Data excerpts
┌──

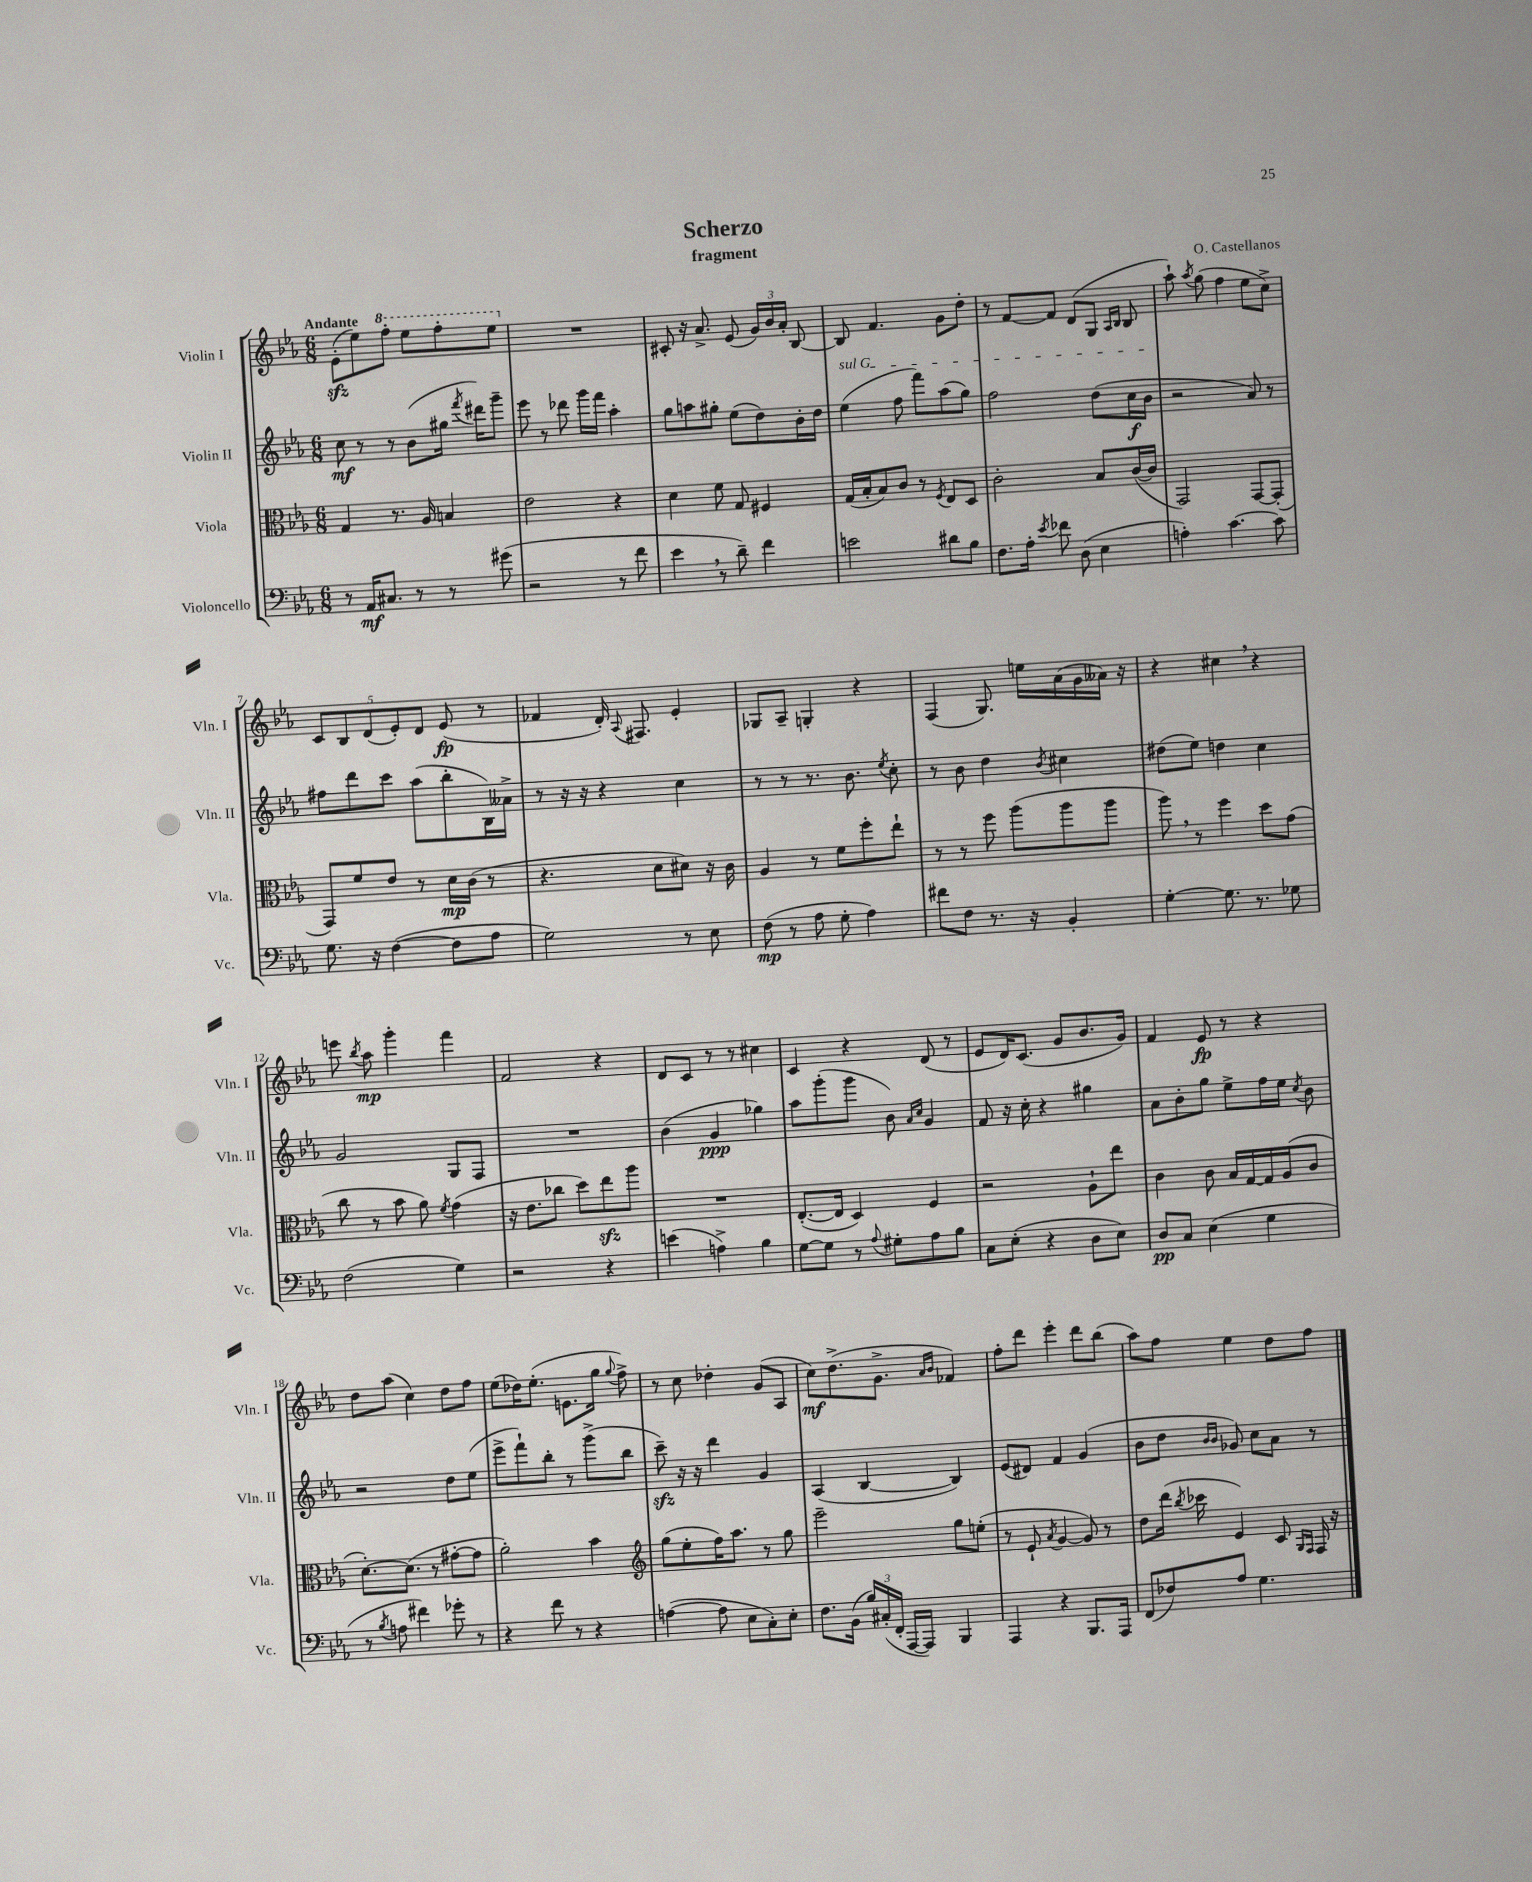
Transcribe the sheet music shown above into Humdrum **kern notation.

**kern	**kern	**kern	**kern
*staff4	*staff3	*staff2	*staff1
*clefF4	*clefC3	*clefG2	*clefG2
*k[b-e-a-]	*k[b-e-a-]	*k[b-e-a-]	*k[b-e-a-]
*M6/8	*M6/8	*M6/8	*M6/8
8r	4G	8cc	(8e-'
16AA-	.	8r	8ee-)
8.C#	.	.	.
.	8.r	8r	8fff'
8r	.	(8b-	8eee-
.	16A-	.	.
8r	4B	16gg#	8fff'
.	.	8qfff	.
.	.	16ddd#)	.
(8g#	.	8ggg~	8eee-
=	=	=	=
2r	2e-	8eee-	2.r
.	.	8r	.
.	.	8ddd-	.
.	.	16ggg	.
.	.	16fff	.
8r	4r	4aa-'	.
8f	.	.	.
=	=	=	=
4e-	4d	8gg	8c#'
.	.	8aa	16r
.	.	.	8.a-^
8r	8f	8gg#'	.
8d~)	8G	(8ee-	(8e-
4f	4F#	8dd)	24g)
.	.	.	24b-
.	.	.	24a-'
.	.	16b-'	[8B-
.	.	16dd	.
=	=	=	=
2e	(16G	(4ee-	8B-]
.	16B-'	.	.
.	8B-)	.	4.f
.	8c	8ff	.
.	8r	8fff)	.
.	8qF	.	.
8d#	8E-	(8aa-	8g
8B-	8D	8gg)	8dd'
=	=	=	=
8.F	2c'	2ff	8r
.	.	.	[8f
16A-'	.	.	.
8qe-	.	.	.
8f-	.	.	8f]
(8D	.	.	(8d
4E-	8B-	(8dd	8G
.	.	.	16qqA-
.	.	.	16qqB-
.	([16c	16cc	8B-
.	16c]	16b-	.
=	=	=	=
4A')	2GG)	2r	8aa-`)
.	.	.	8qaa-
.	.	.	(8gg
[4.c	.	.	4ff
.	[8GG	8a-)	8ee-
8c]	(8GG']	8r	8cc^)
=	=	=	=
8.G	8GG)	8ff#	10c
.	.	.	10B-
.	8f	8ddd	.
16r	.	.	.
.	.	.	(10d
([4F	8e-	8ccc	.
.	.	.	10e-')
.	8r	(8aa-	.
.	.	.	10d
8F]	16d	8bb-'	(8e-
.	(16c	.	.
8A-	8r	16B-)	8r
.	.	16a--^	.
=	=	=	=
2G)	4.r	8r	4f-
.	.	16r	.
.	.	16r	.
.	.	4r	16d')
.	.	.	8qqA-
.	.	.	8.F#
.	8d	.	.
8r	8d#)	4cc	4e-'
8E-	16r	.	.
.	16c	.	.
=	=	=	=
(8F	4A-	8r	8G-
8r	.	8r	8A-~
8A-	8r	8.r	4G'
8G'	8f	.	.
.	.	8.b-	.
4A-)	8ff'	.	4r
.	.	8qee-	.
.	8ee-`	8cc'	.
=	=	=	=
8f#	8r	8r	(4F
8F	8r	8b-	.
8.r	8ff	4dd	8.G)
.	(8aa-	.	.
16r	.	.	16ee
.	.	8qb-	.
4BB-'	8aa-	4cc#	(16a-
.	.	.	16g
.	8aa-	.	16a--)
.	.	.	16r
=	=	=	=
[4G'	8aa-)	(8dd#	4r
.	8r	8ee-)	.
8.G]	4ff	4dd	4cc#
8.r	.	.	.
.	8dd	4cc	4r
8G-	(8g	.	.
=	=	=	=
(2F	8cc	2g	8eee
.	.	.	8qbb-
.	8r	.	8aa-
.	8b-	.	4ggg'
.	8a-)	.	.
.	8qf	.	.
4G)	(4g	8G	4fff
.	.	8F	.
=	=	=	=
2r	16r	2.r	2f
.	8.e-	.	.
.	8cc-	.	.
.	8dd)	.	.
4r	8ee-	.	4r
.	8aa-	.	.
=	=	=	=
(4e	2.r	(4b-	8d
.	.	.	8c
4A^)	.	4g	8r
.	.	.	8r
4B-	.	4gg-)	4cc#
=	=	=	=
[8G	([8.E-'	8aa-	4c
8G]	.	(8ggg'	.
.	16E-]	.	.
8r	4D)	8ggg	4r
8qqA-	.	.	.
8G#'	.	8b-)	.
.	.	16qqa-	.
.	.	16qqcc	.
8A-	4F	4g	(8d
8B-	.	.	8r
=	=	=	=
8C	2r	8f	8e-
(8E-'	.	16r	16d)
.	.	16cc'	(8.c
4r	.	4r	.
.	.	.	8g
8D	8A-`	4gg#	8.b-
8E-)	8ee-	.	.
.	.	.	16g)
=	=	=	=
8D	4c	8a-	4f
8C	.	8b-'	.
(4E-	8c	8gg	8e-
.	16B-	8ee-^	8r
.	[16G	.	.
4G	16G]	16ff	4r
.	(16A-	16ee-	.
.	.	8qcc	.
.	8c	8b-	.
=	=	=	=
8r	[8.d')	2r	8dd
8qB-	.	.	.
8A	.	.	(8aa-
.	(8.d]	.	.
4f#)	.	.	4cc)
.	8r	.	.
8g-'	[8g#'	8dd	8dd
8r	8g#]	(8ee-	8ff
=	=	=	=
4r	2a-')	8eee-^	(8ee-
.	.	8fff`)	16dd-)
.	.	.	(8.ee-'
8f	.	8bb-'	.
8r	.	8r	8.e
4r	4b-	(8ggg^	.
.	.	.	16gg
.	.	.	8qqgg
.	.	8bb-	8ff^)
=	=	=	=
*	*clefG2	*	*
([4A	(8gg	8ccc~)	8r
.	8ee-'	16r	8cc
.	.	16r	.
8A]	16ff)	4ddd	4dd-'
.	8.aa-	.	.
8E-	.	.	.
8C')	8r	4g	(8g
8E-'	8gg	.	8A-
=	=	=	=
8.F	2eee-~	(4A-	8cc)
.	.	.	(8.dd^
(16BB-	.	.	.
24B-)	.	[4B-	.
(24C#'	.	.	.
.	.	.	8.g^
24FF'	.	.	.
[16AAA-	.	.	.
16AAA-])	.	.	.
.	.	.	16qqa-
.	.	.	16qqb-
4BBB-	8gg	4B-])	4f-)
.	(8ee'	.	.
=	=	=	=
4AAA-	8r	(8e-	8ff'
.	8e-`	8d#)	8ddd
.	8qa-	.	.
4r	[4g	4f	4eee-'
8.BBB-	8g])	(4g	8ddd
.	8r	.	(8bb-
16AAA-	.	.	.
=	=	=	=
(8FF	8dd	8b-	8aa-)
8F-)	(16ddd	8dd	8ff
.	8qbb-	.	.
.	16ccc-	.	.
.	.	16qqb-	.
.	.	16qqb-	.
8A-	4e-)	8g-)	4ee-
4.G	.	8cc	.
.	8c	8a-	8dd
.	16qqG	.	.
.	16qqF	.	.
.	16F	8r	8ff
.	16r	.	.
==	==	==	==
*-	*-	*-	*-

└──

Gather each line above that contains the string "kern". Uppercase and lowercase count as different.

Transcribe the sheet music shown above into Humdrum **kern notation.
**kern	**kern	**kern	**kern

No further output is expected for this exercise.